Scene images with change listings
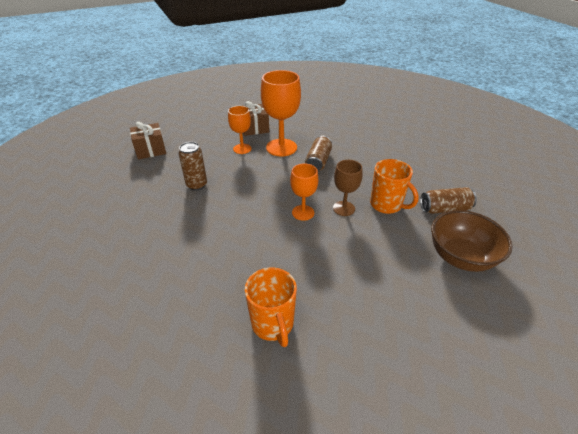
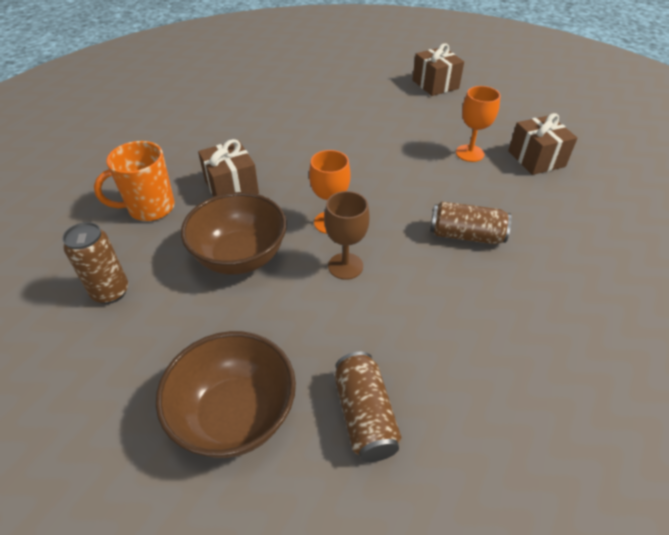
camera: 85 degrees right, 5 degrees up
(197, 185) = (372, 128): brown can -> brown can (110, 292)
(253, 266) = (231, 187): none -> brown gift
(281, 147) = (491, 191): orange goblet -> none
(336, 258) = (240, 257): none -> brown bowl
(386, 205) = (362, 322): orange mug -> none

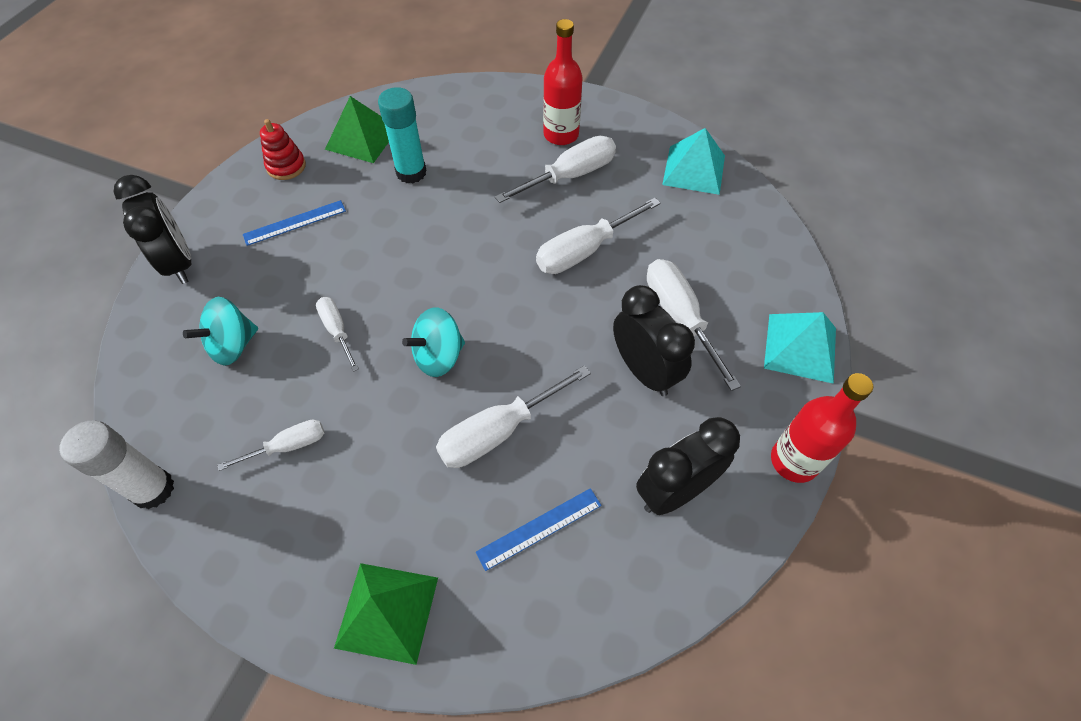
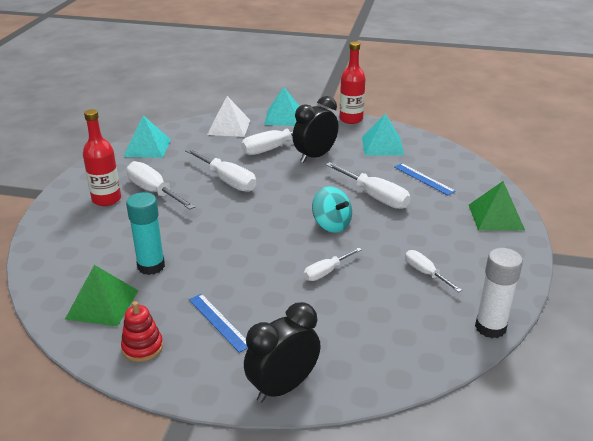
camera: 100 degrees left, 25 degrees down
(233, 345) = (359, 323): turquoise spinning top -> none
(674, 491) = (382, 146): black clock -> turquoise pyramid
(759, 265) = (229, 127): none -> white pyramid

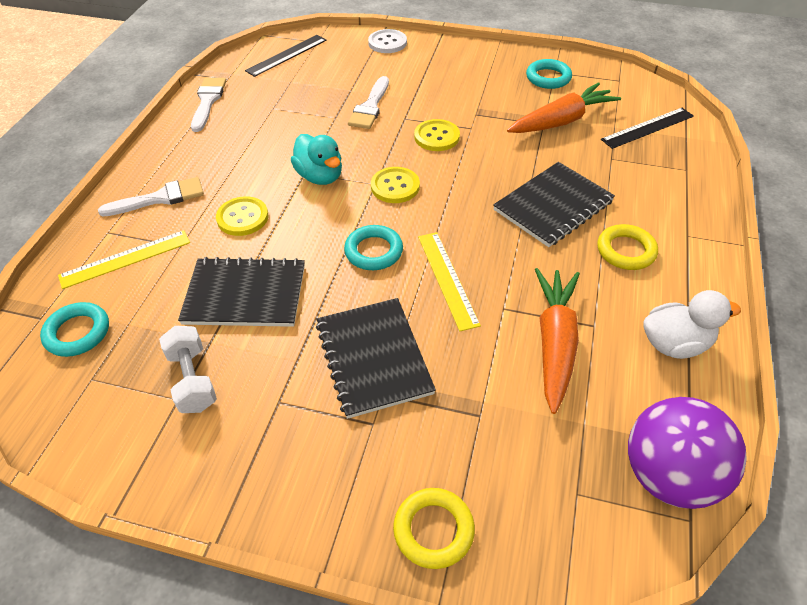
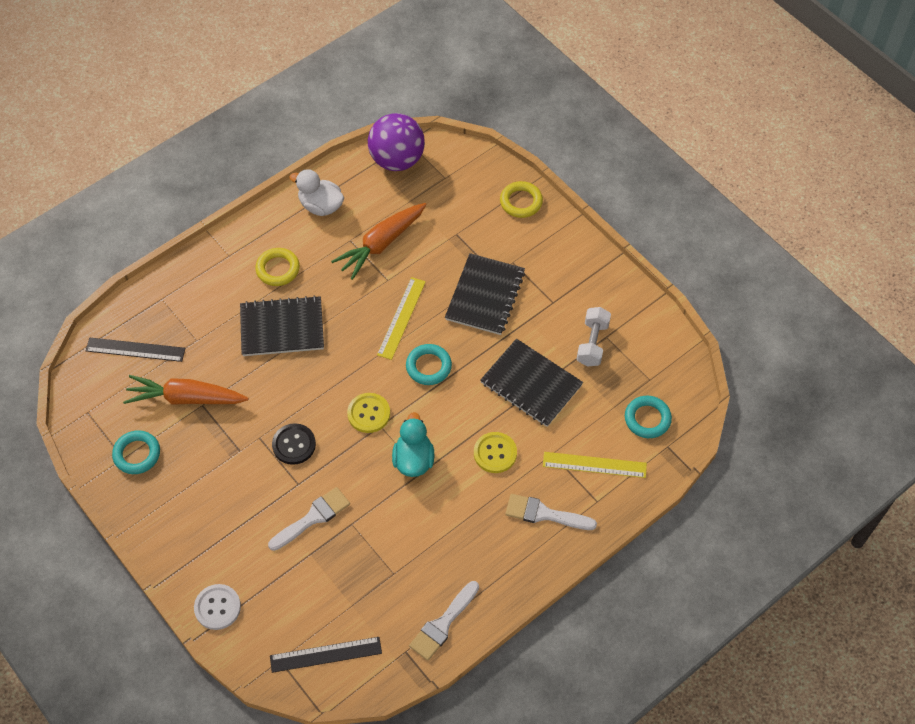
camera: 145 degrees left, 10 degrees up
(436, 137) = (294, 445): yellow button -> black button

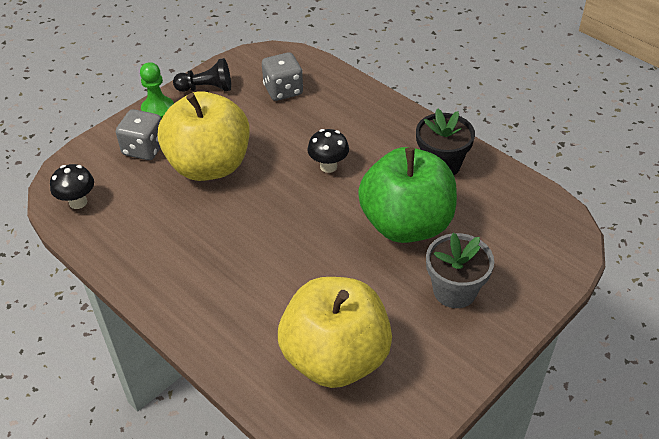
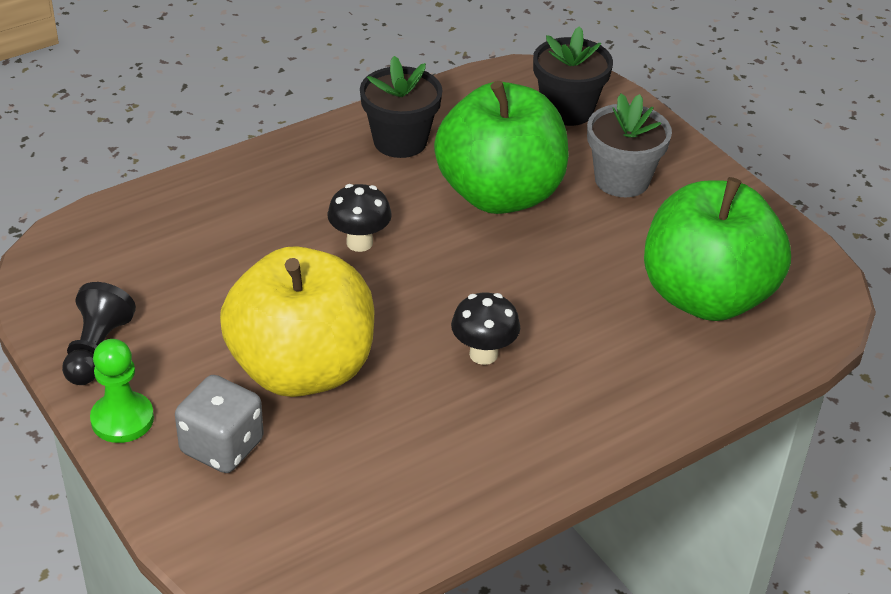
camera: 80 degrees left, 5 degrees down
(78, 202) = (325, 546): black mushroom -> black mushroom (483, 354)
(283, 90) = (156, 260): grey dice -> none
(335, 358) = (706, 297): yellow apple -> green apple
(527, 246) = (567, 110): none -> black flower pot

■ **AIM OF THE EXERCISE**
From the line containing "(283, 90) = (156, 260): grey dice -> none" down to the last line of the data, transcribe every line exactly; nothing else should appear.

■ **SOLUTION**
(283, 90) = (156, 260): grey dice -> none
(335, 358) = (706, 297): yellow apple -> green apple
(527, 246) = (567, 110): none -> black flower pot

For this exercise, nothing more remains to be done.